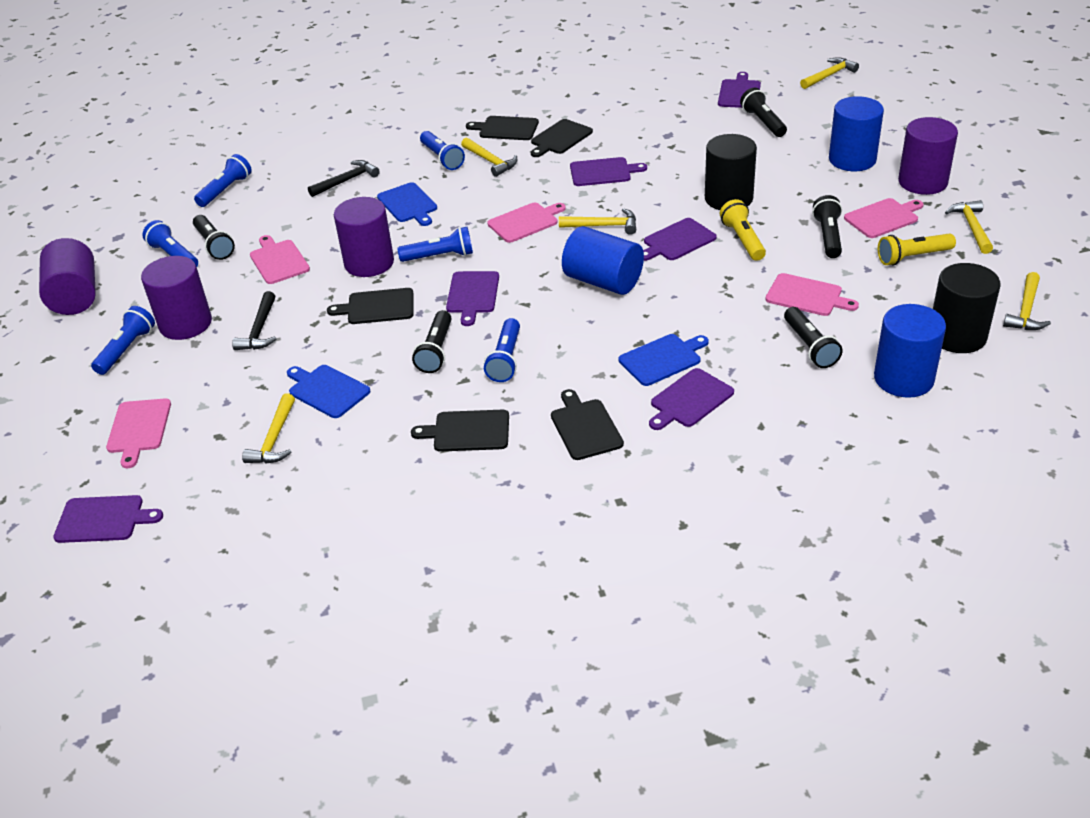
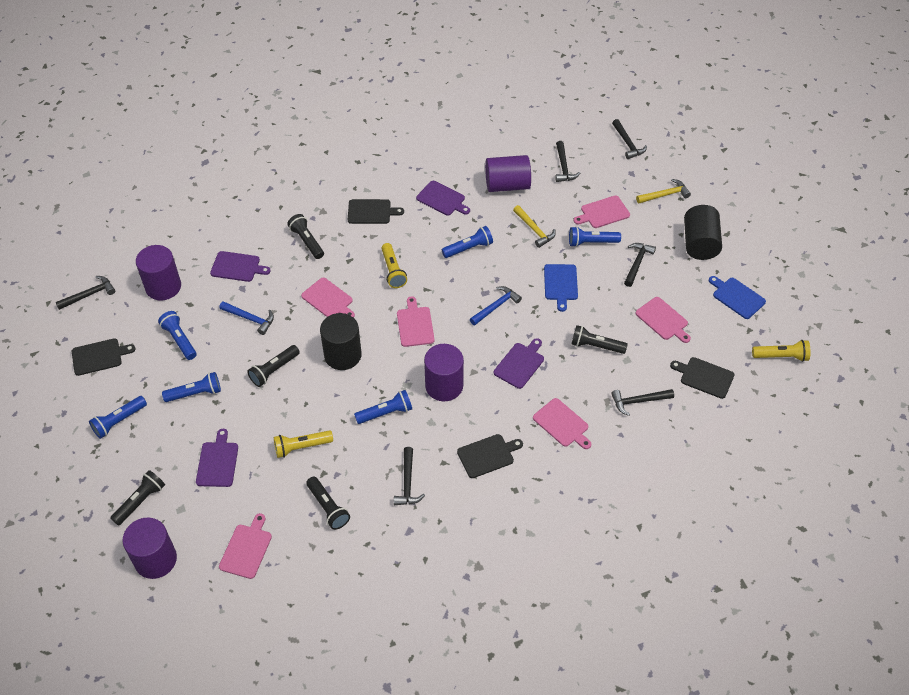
black cutting board: 5 -> 4
black hammer: 2 -> 6
blue cutting board: 3 -> 2
blue cylinder: 3 -> 0
blue hammer: 0 -> 2
pink cutting board: 5 -> 6
purple cutting board: 6 -> 4
yellow flashlight: 2 -> 3
yellow hammer: 6 -> 2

_____

__AIM OF THE TASK__
Only the lines from the one containing "blue cylinder: 3 -> 0" to the end of the data should be printed, exactly as they stand.

__TASK RESULT__
blue cylinder: 3 -> 0
blue hammer: 0 -> 2
pink cutting board: 5 -> 6
purple cutting board: 6 -> 4
yellow flashlight: 2 -> 3
yellow hammer: 6 -> 2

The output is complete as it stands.